• [ASSIGNED TASK]:
Going through the data below, copy out each line where the word "counterclockwise" shows up.

Scene edit records
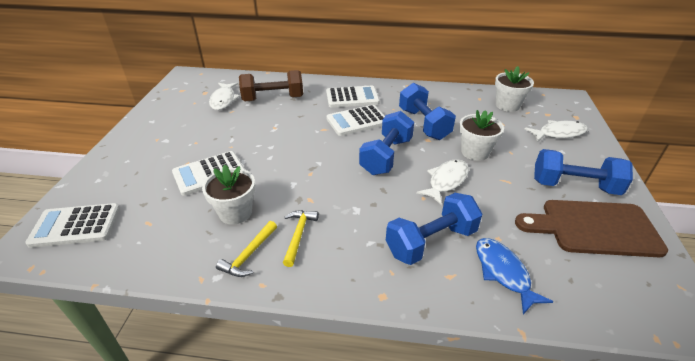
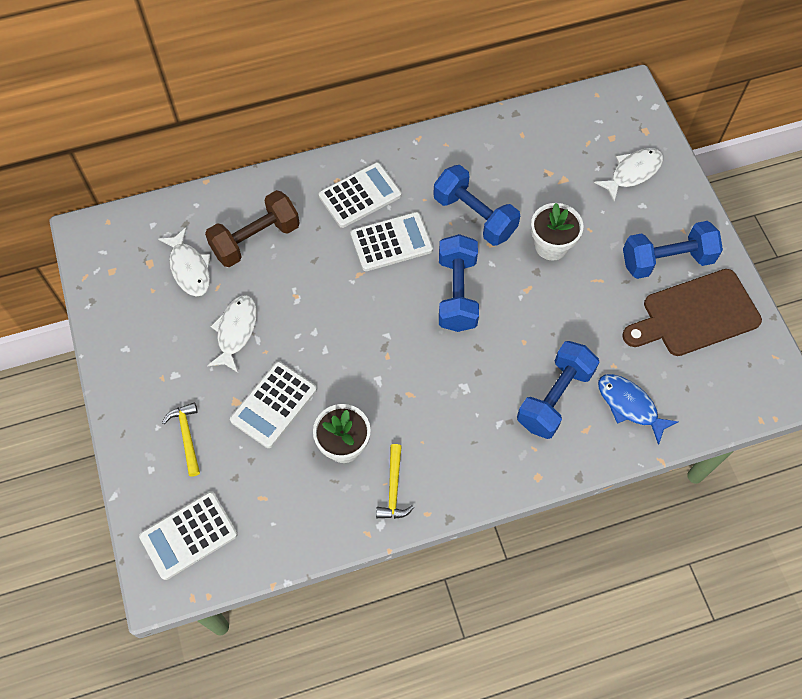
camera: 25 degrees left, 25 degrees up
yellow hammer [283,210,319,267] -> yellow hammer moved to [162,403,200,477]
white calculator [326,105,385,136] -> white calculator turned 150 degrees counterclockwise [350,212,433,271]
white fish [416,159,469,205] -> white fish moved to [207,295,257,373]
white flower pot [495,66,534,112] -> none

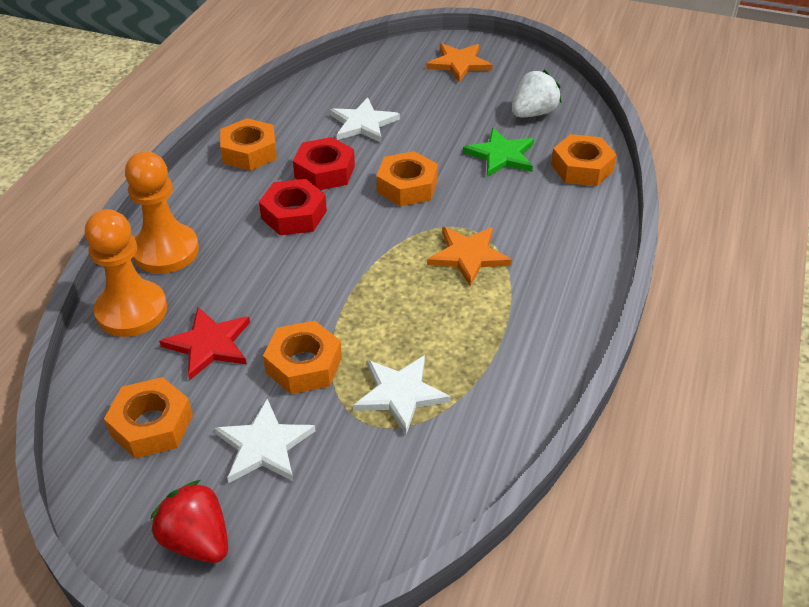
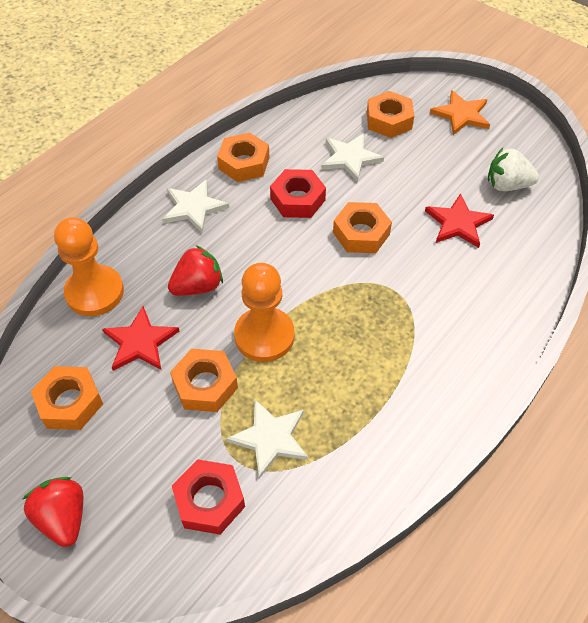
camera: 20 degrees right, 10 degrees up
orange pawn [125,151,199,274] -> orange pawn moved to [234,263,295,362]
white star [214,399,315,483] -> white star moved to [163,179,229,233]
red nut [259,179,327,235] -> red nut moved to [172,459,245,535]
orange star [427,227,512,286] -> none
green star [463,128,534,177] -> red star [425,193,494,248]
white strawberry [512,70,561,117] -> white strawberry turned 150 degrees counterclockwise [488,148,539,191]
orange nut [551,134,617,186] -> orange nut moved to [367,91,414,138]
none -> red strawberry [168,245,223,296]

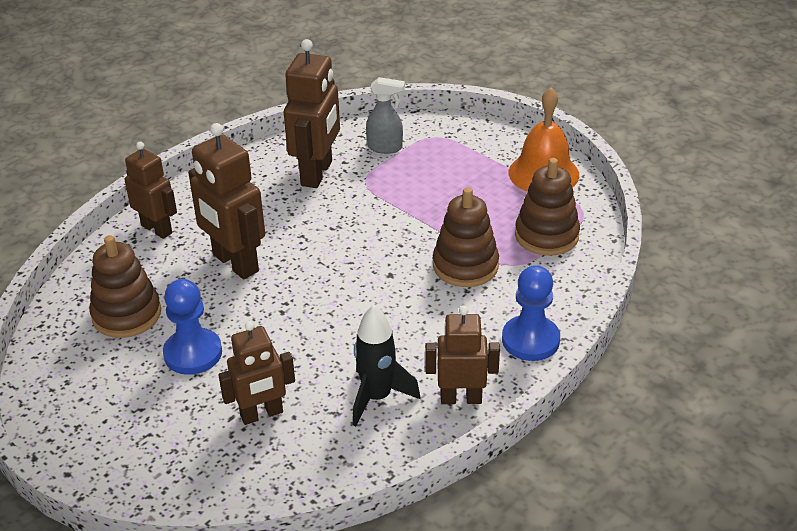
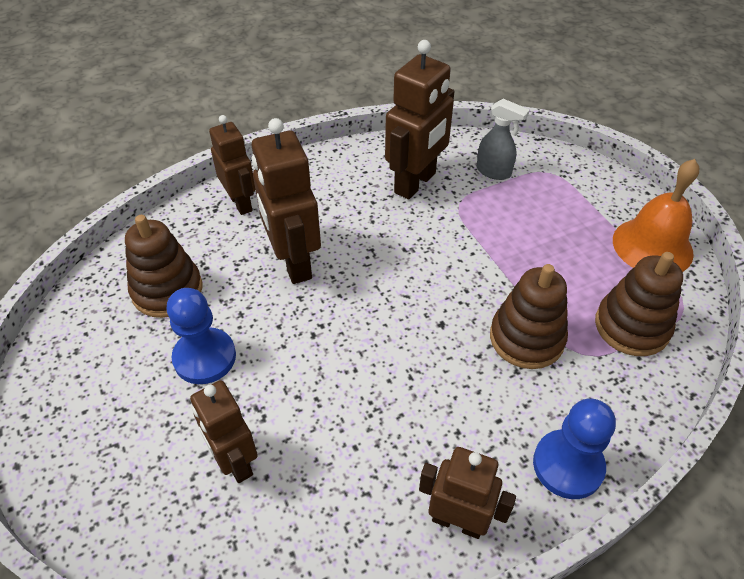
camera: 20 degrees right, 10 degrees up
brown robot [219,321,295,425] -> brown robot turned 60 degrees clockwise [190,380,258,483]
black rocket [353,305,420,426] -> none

• [SOLUTION TO THE PROBLEM]:
white calculator [326,105,385,136] -> white calculator turned 150 degrees counterclockwise [350,212,433,271]
white strawberry [512,70,561,117] -> white strawberry turned 150 degrees counterclockwise [488,148,539,191]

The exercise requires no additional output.